**What the task asks**: The answer must consist of every line from the data that holds "shifted".

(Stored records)
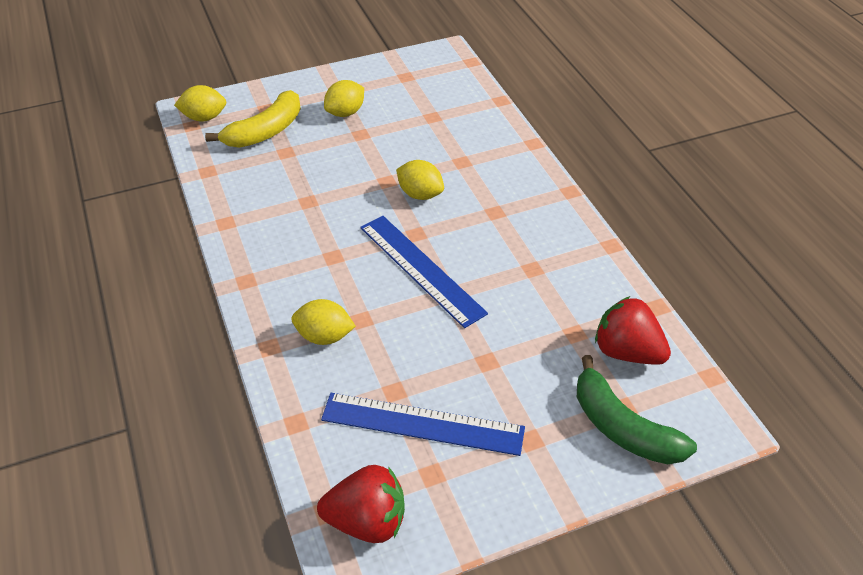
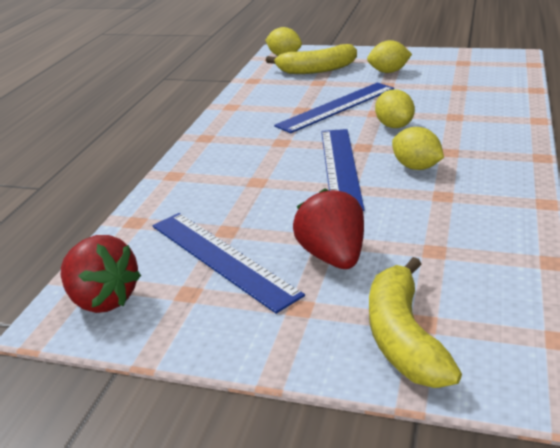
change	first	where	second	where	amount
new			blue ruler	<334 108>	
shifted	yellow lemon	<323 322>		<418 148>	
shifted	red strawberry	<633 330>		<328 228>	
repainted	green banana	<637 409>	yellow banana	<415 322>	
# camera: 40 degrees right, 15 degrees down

**Task output**:
shifted	yellow lemon	<323 322>		<418 148>	
shifted	red strawberry	<633 330>		<328 228>	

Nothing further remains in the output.